Object state change records:
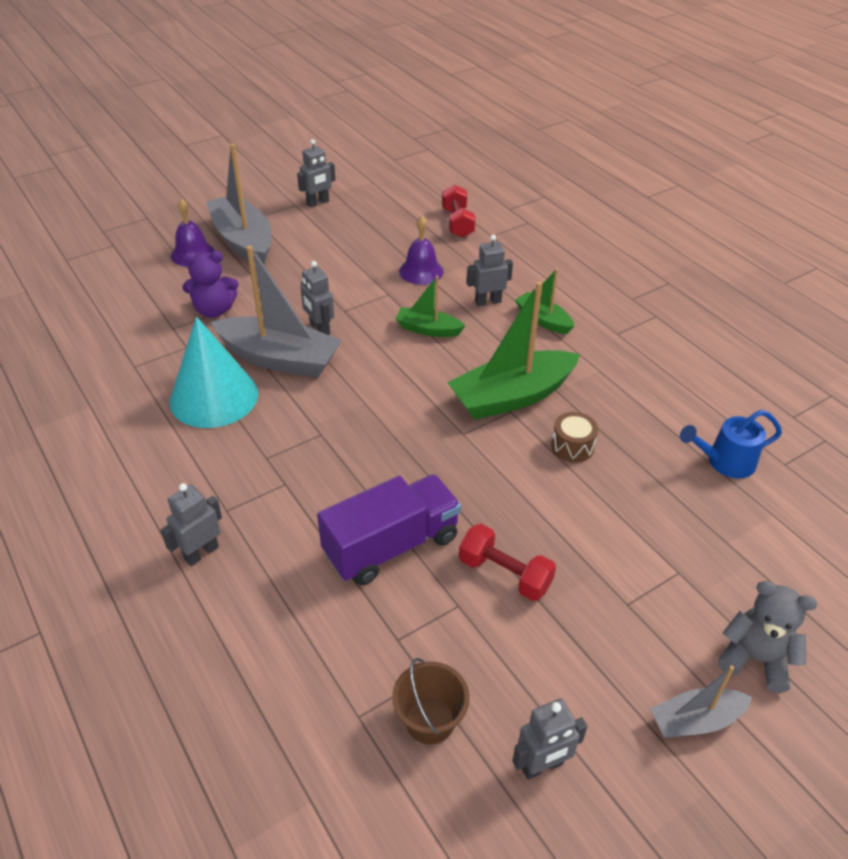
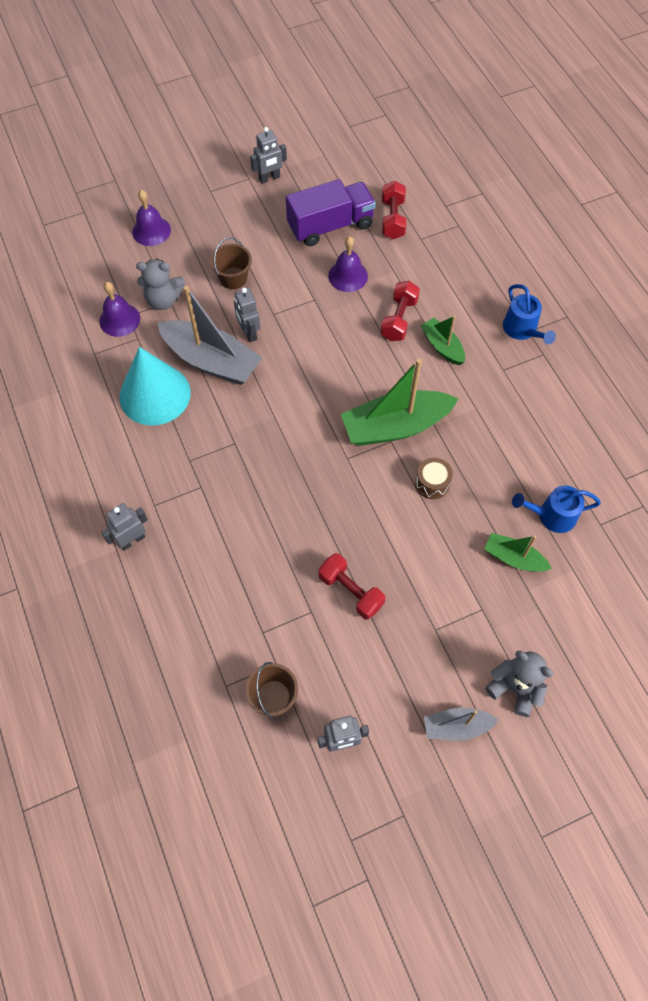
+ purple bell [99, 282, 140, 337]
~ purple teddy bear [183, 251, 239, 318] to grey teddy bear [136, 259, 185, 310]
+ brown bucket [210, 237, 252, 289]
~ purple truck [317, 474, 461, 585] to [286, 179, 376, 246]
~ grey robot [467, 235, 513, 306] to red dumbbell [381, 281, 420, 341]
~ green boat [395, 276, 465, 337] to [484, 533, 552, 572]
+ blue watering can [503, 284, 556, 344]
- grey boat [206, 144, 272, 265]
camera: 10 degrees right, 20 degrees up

• Activity:
Give back the line containing "259, 185, 310]" and all the lines after it through the end of the records, unchanged.

• Solution to this problem:
~ purple teddy bear [183, 251, 239, 318] to grey teddy bear [136, 259, 185, 310]
+ brown bucket [210, 237, 252, 289]
~ purple truck [317, 474, 461, 585] to [286, 179, 376, 246]
~ grey robot [467, 235, 513, 306] to red dumbbell [381, 281, 420, 341]
~ green boat [395, 276, 465, 337] to [484, 533, 552, 572]
+ blue watering can [503, 284, 556, 344]
- grey boat [206, 144, 272, 265]
camera: 10 degrees right, 20 degrees up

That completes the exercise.